#### [What needs to be done]
How many lines in the data below contain the string "alto" (case-sensitive)? Reply with the number only.
━━━━━━━━━━━━━━━━━━━━━━━━━━━━━━
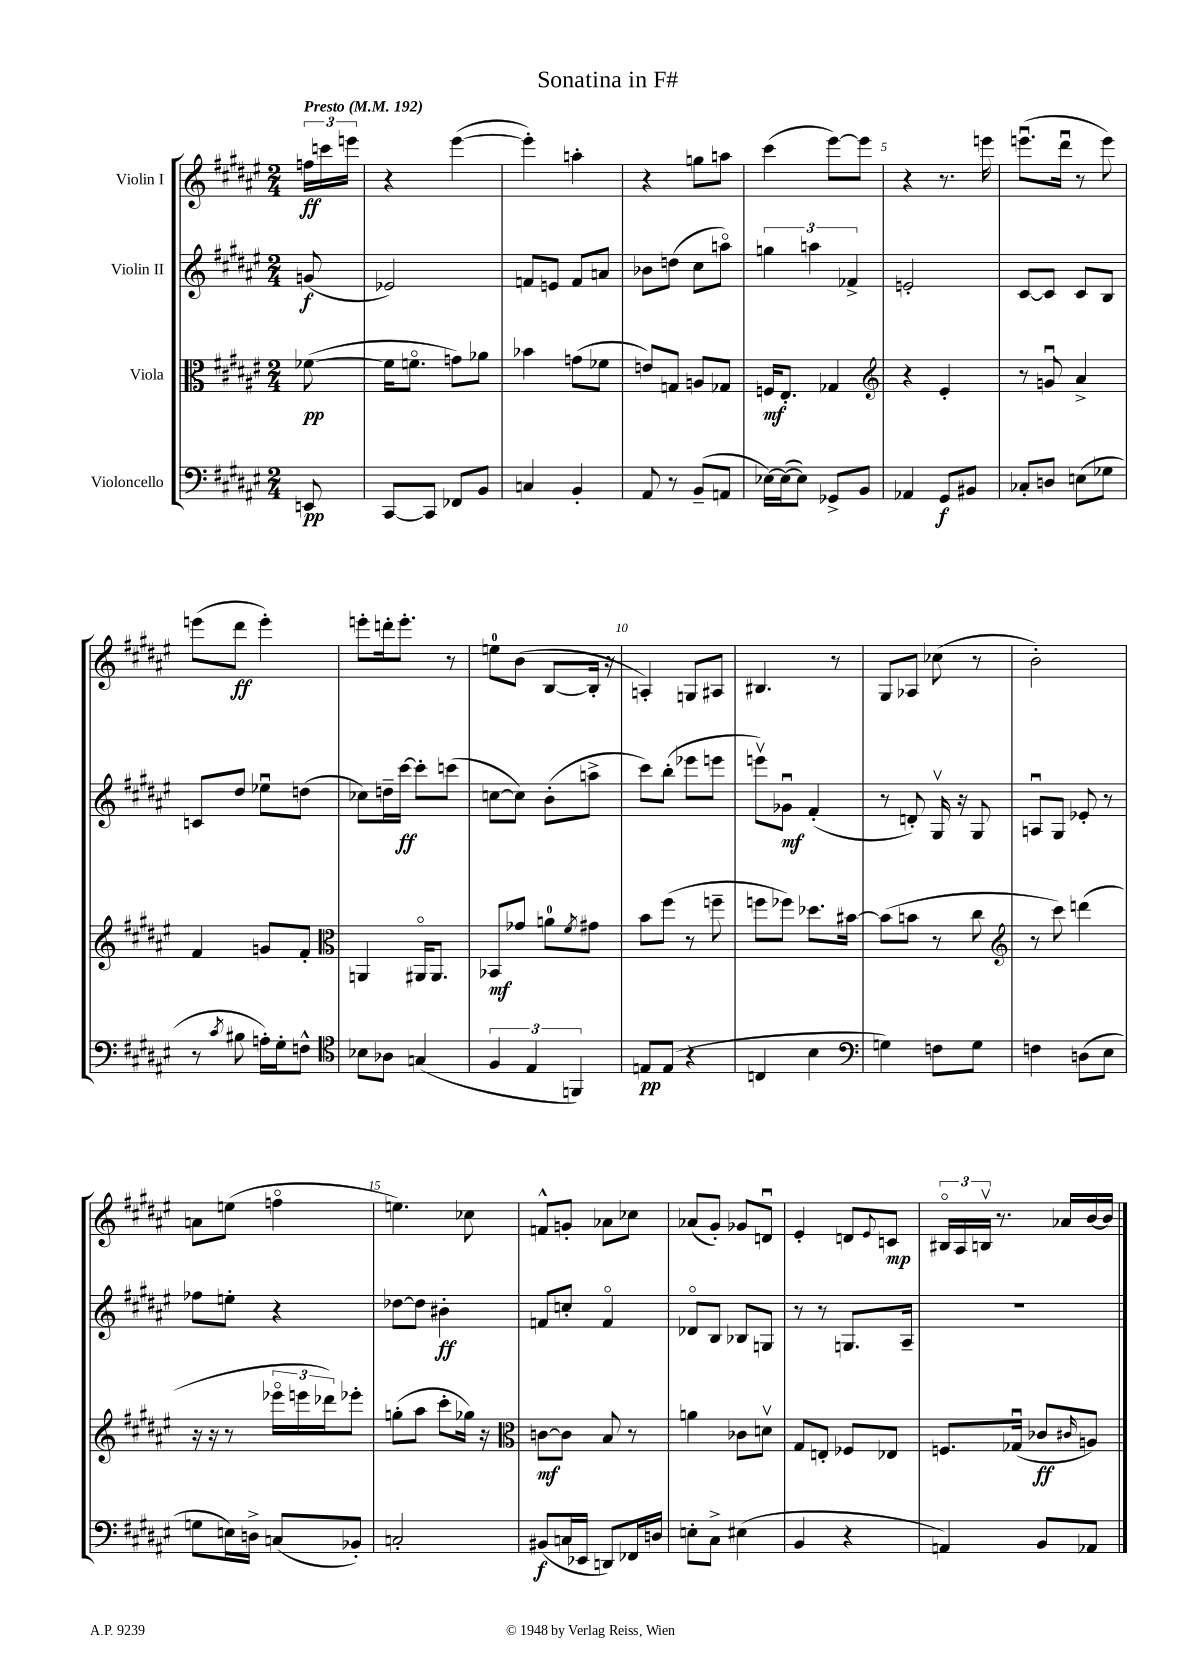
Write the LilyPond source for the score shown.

\header { title = "Sonatina in F#" }
<<
\new StaffGroup <<
\new Staff = "s0" \with { instrumentName = "Violin I" } {
    \clef treble \key fis \major \numericTimeSignature \time 2/4 \partial 8 \tempo "Presto" 4 = 192
    \tuplet 3/2 { f''16\ff c'''16 e'''16 } |
    r4 eis'''4~( |
    eis'''4-.) a''4-. |
    r4 g''8 a''8 |
    cis'''4( eis'''8~) eis'''8 |
    r4 r8. e'''16 |
    e'''8.\downbow( dis'''16\downbow r8 e'''8) |
    e'''8( dis'''8\ff e'''4-.) |
    e'''8-. d'''16-. e'''8.-. r8 |
    e''8-0 b'8( b8~ b16-. r16 |
    a4-.) g8 ais8 |
    bis4. r8 |
    gis8 aes8 ces''8( r8 |
    b'2-.) |
    a'8 e''8( f''4\flageolet |
    e''4.) ces''8 |
    f'8-^ g'8-. aes'8 ces''8 |
    aes'8( gis'8-.) ges'8 d'8\downbow |
    eis'4-. d'8 \appoggiatura { eis'8 } c'8\mp |
    \tuplet 3/2 { bis16\flageolet ais16 b16\upbow } r8. aes'16 b'16~ b'16 \bar "|." |
}
\new Staff = "s1" \with { instrumentName = "Violin II" } {
    \clef treble \key fis \major \numericTimeSignature \time 2/4 \partial 8
    g'8\f( |
    ees'2) |
    f'8 e'8 f'8 a'8 |
    bes'8 d''8( cis''8 a''8\flageolet) |
    \tuplet 3/2 { g''4 a''4 fes'4-> } |
    e'2-. |
    cis'8~ cis'8 cis'8 b8 |
    c'8 dis''8 ees''8\downbow d''8( |
    ces''8) d''16-- cis'''16~\ff cis'''8-. c'''8( |
    c''8~ c''8) b'8-.( a''8-> |
    cis'''8) b''8-.( ees'''8 e'''8 |
    e'''8\upbow) ges'8\downbow\mf fis'4-.( |
    r8 d'8-.) gis16\upbow r16 gis8 |
    a8\downbow gis8 ees'8-. r8 |
    fes''8 e''8-. r4 |
    des''8~ des''8 bis'4-.\ff |
    f'8 c''8-. f'4\flageolet |
    des'8\flageolet b8 bes8 g8 |
    r8 r8 g8. ais16-- |
    r2 \bar "|." |
}
\new Staff = "s2" \with { instrumentName = "Viola" } {
    \clef alto \key fis \major \numericTimeSignature \time 2/4 \partial 8
    fes'8~\pp( |
    fes'16 f'8.\flageolet g'8) aes'8 |
    bes'4 g'8( fes'8 |
    e'8) g8 a8 ges8 |
    f16\mf eis8.-. ges4 |
    \clef treble r4 eis'4-. |
    r8 g'8\downbow ais'4-> |
    fis'4 g'8 fis'8-. |
    \clef alto a,4 ais,16\flageolet ais,8. |
    bes,8\mf ges'8 a'8-0 \acciaccatura { fis'8 } gis'8 |
    b'8 fis''8( r8 f''8-- |
    f''8 fes''8) des''8. bis'16~ |
    bis'8( b'8 r8 cis''8 |
    \clef treble r8 cis'''8) d'''4( |
    r16 r16 r8 \tuplet 3/2 { ees'''16\flageolet e'''16 des'''16) } ees'''8-. |
    g''8-.( ais''8 cis'''8-. ges''16) r16 |
    \clef alto c'8~\mf c'8 b8 r8 |
    a'4 ces'8 d'8\upbow |
    gis8 e8-. fes8 ees8 |
    f8. ges16\downbow( ces'8\ff \grace { cis'16 } a8) \bar "|." |
}
\new Staff = "s3" \with { instrumentName = "Violoncello" } {
    \clef bass \key fis \major \numericTimeSignature \time 2/4 \partial 8
    e,8\pp |
    cis,8~ cis,8 fes,8 b,8 |
    c4 b,4-. |
    ais,8 r8 b,8--( a,8 |
    ees16~) ees16~( ees8) ges,8-> b,8 |
    aes,4 gis,8\f bis,8 |
    ces8-. d8 e8( ges8 |
    r8 \acciaccatura { cis'8 } bis8 a16-.) gis16-. f8-^ |
    \clef tenor bes8 aes8 g4( |
    \tuplet 3/2 { fis4 eis4 f,4) } |
    e8\pp e8( r4 |
    c4 b4 |
    \clef bass g4) f8 g8 |
    f4 d8( eis8 |
    g8 e16) d16-> c8( bes,8-.) |
    c2-. |
    bis,8\f( c16 ees,16 d,8) fes,16 d16 |
    e8-. cis8-> eis4( |
    b,4 r4 |
    a,4) b,8 aes,8 \bar "|." |
}
>>
>>
\layout { \context { \Score \override BarNumber.break-visibility = ##(#f #t #t) barNumberVisibility = #(every-nth-bar-number-visible 5) } }
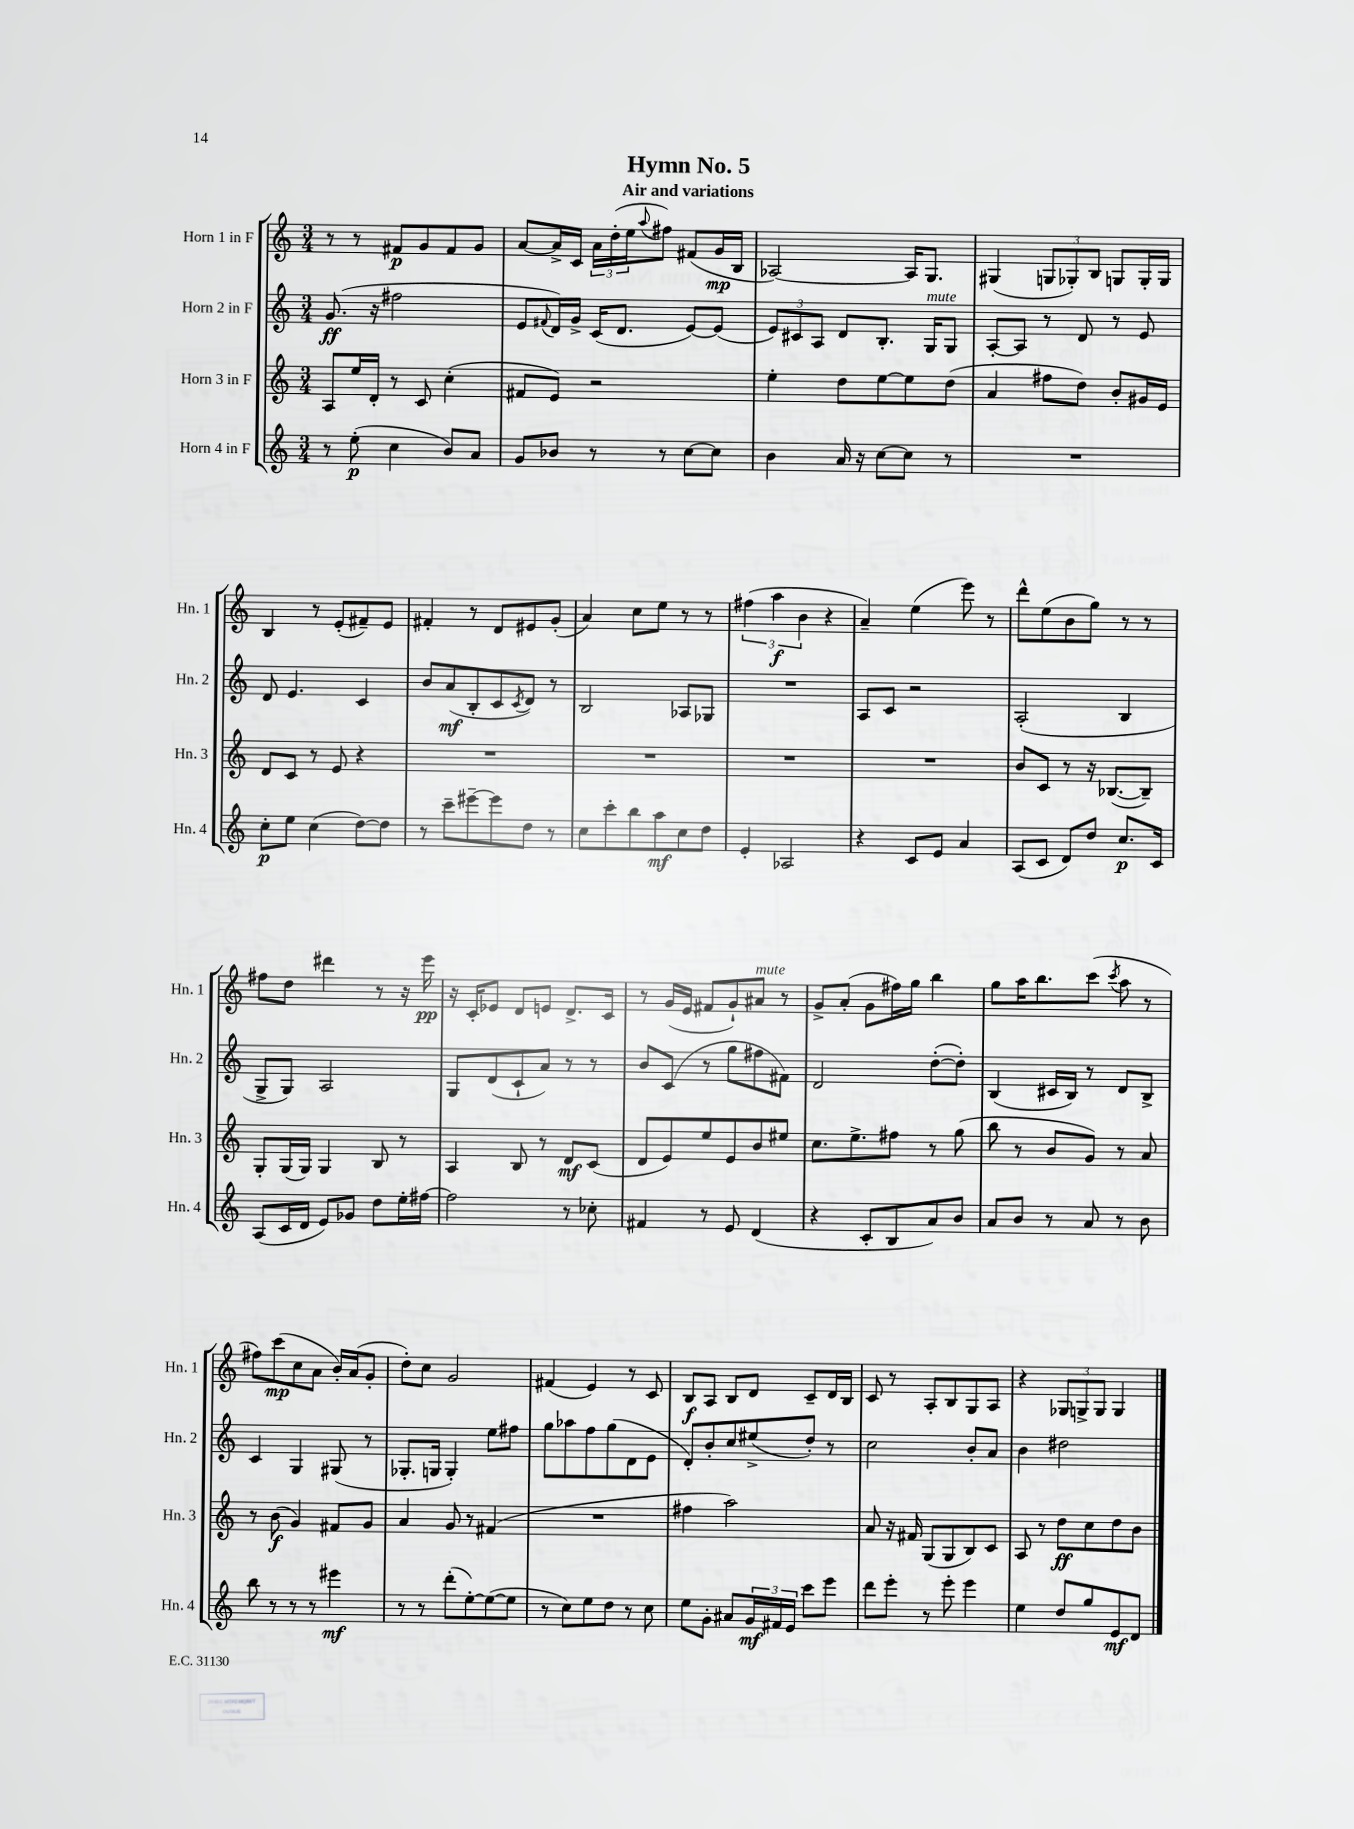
━━━━━━━━━━━━━━━━━━━━━━━━━━━━━━
#### [Solution for this exercise]
3